* [TASK PROMPT] Repeat only the stretch of lines below that runs from the line with "cepillo de dientes" through the line with "auriculares (negro); zapato", unaltered.

* [SUPPLIED MATERIAL]
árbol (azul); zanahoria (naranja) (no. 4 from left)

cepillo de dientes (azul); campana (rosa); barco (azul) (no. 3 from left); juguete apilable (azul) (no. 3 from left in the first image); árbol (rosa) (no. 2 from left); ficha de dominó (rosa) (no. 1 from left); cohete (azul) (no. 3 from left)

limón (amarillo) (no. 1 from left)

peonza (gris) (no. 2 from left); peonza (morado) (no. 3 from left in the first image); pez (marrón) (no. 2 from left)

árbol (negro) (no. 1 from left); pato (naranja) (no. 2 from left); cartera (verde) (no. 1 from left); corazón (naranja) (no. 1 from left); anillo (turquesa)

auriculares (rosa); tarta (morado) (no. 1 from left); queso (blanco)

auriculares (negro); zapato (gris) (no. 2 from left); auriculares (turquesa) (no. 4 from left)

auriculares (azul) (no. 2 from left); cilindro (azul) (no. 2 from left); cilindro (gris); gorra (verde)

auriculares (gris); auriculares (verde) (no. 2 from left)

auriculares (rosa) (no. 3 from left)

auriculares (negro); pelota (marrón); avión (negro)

* [EXERCISE ANSWER]
cepillo de dientes (azul); campana (rosa); barco (azul) (no. 3 from left); juguete apilable (azul) (no. 3 from left in the first image); árbol (rosa) (no. 2 from left); ficha de dominó (rosa) (no. 1 from left); cohete (azul) (no. 3 from left)

limón (amarillo) (no. 1 from left)

peonza (gris) (no. 2 from left); peonza (morado) (no. 3 from left in the first image); pez (marrón) (no. 2 from left)

árbol (negro) (no. 1 from left); pato (naranja) (no. 2 from left); cartera (verde) (no. 1 from left); corazón (naranja) (no. 1 from left); anillo (turquesa)

auriculares (rosa); tarta (morado) (no. 1 from left); queso (blanco)

auriculares (negro); zapato (gris) (no. 2 from left); auriculares (turquesa) (no. 4 from left)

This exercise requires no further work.